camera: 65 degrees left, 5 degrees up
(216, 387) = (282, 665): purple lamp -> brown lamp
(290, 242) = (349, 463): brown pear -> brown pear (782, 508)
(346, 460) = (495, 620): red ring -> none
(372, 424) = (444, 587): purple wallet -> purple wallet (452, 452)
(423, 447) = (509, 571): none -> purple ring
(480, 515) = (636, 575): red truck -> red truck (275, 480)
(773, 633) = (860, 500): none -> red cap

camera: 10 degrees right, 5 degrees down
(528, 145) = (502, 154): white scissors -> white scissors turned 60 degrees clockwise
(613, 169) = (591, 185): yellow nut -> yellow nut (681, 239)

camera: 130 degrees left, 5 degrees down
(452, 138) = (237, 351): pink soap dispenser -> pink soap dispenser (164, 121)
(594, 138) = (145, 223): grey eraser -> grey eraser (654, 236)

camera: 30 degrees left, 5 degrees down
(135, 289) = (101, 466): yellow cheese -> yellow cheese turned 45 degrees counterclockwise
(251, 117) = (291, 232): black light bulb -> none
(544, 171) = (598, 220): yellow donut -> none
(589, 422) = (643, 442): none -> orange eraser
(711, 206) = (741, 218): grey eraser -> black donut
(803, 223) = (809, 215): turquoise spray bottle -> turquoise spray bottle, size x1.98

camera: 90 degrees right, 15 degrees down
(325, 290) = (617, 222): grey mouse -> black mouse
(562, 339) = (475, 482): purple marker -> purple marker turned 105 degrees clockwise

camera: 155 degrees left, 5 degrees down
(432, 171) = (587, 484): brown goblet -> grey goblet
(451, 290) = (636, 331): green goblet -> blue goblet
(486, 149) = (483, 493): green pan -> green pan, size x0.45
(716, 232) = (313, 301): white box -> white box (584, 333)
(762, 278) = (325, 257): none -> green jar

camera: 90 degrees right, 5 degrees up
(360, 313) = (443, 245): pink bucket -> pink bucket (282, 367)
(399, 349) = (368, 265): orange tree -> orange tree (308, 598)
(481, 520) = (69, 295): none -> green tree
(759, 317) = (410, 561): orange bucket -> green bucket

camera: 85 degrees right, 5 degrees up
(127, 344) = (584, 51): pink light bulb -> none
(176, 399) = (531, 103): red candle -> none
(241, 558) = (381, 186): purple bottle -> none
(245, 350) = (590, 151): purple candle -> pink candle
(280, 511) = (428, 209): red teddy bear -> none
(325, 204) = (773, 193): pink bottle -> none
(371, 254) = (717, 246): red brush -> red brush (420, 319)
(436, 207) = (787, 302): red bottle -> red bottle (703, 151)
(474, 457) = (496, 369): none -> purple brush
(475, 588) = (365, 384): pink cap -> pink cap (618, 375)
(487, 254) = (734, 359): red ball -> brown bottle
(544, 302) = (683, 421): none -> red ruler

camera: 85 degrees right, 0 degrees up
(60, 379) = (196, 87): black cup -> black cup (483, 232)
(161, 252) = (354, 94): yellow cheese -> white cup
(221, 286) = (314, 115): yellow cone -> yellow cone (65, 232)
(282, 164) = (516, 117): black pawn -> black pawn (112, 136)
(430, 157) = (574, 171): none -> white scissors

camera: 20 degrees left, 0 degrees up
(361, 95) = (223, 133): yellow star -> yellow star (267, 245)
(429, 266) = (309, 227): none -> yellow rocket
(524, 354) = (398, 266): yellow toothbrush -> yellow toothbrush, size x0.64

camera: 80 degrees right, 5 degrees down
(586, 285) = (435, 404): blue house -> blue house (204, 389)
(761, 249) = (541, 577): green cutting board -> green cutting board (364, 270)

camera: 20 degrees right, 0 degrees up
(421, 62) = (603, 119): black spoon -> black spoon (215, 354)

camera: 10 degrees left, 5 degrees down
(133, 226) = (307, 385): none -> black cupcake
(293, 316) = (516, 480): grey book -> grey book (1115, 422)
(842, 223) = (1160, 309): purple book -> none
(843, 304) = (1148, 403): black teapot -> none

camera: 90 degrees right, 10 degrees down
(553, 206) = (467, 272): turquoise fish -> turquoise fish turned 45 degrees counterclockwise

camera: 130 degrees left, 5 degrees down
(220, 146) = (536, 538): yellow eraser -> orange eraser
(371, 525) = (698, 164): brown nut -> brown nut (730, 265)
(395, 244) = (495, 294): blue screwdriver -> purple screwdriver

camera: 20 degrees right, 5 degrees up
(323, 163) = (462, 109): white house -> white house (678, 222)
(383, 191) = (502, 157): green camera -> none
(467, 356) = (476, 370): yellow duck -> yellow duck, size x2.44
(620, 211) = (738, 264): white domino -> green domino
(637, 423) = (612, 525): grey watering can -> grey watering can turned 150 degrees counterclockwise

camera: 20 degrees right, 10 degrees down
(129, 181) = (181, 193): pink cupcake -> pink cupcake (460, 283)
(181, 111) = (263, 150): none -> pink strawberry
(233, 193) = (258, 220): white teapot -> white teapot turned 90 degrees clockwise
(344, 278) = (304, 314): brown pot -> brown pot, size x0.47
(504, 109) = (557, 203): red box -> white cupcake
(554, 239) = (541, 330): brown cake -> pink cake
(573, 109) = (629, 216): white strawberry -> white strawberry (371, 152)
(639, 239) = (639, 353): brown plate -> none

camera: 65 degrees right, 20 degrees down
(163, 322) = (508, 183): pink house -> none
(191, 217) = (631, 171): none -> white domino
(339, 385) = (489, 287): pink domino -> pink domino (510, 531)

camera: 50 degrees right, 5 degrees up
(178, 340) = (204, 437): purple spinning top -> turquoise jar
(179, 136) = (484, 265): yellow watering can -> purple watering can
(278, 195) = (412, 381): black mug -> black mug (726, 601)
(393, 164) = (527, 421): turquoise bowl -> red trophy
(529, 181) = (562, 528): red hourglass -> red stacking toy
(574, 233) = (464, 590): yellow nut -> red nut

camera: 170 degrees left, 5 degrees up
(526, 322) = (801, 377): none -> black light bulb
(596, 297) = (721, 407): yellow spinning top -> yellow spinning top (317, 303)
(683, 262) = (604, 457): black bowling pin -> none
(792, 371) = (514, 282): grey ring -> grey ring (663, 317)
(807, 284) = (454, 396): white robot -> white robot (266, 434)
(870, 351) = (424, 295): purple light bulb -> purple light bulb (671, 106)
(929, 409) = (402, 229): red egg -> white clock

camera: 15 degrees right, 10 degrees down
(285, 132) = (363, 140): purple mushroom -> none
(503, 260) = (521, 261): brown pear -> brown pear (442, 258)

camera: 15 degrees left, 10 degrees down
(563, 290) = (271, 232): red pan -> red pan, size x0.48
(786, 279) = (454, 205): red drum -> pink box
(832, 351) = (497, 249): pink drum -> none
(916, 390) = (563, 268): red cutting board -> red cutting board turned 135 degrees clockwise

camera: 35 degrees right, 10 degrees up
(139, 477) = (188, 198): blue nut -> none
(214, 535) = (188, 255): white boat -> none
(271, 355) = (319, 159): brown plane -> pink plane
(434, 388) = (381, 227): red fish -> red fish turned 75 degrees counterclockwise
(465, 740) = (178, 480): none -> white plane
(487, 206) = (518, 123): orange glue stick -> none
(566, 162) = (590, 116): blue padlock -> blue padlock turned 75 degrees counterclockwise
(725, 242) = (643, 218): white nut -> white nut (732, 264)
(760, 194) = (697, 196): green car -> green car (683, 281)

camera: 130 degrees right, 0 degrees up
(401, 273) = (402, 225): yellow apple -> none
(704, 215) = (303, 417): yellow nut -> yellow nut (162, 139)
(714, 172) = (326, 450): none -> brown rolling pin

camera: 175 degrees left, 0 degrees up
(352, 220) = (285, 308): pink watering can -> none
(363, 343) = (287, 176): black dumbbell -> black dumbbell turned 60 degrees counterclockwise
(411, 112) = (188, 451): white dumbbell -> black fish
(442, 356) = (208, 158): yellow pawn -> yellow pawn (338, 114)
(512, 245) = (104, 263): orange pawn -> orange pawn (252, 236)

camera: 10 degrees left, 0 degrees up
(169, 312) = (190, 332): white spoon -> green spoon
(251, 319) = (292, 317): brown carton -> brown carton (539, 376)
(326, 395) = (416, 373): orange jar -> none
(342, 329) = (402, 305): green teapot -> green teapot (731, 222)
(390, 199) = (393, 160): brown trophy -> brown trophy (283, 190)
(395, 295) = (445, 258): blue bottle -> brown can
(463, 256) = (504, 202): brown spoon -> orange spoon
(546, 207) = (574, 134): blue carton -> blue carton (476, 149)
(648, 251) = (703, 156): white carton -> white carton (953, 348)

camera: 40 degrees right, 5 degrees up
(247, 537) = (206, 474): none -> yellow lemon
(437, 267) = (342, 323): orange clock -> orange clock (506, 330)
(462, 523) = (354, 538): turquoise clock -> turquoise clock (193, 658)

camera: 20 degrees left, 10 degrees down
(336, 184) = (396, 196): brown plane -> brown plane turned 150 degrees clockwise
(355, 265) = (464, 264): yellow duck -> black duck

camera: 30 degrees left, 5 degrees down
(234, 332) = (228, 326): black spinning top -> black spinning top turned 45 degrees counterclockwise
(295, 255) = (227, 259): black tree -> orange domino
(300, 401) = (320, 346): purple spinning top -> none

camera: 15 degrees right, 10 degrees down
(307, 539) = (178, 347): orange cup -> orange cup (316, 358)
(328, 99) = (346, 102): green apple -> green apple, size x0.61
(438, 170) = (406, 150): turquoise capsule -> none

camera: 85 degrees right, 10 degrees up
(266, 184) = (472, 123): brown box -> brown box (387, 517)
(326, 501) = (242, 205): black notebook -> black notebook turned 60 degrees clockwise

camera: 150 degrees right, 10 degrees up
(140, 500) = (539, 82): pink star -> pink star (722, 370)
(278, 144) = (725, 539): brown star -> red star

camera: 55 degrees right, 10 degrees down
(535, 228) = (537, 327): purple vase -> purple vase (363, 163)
==============================
**Work instructions**: Where the string "fish" occurs in a line of the listing, copy the line.

**Solution below**:
(553, 206) = (467, 272): turquoise fish -> turquoise fish turned 45 degrees counterclockwise
(434, 388) = (381, 227): red fish -> red fish turned 75 degrees counterclockwise
(411, 112) = (188, 451): white dumbbell -> black fish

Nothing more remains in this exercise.